[Extracted records]
::::

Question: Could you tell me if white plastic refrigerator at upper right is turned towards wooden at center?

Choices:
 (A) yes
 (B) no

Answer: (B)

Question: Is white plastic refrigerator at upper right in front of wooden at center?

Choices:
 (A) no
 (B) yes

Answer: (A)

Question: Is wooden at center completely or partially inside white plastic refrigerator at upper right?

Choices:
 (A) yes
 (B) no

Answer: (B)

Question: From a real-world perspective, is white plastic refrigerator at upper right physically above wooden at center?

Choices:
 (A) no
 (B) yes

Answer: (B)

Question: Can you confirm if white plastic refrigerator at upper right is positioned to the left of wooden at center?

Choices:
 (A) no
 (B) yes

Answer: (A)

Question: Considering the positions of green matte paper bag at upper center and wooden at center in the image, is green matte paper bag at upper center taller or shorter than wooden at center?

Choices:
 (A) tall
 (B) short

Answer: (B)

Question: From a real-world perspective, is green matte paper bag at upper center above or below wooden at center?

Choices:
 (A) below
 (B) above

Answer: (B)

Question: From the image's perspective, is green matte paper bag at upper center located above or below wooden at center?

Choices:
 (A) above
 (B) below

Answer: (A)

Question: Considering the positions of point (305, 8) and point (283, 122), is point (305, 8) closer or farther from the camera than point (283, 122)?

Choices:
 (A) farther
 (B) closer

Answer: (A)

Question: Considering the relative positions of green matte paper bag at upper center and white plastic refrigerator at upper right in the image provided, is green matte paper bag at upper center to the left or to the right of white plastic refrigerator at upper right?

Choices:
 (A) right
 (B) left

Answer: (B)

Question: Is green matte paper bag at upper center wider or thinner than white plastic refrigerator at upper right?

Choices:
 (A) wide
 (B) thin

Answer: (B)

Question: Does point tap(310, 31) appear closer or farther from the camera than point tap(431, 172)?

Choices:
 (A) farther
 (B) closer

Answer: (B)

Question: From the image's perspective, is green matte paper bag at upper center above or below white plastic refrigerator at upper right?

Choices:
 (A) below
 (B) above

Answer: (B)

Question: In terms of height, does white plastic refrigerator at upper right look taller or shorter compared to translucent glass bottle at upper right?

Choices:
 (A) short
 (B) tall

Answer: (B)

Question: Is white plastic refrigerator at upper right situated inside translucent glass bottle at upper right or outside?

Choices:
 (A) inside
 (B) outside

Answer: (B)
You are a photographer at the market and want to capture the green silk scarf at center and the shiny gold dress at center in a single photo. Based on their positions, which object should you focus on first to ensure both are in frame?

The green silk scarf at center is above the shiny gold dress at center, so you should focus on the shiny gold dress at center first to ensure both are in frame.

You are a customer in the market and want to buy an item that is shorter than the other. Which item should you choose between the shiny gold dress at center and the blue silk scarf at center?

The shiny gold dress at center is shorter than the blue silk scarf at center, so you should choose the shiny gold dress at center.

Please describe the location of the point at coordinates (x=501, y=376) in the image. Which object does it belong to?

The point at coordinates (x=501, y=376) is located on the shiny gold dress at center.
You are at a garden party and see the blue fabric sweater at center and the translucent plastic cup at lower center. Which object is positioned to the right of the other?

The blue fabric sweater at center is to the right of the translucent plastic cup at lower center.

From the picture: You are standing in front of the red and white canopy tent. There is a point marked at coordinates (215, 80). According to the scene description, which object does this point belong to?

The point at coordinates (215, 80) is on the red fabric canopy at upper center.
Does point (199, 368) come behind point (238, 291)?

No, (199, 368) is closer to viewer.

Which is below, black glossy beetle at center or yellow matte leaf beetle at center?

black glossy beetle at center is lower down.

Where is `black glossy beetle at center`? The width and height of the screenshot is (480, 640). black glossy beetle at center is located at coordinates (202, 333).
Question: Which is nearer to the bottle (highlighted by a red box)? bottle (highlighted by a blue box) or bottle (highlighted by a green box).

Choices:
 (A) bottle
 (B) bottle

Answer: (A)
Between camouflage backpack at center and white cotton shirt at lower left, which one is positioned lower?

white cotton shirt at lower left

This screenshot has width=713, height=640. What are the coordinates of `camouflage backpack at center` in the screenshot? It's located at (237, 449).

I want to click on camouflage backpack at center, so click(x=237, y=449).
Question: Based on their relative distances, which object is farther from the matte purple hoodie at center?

::::

Task brief. Please filter the listing above, copying out every line that contains the string "shirt". Case counts.

Solution to the problem.
Between camouflage backpack at center and white cotton shirt at lower left, which one is positioned lower?
white cotton shirt at lower left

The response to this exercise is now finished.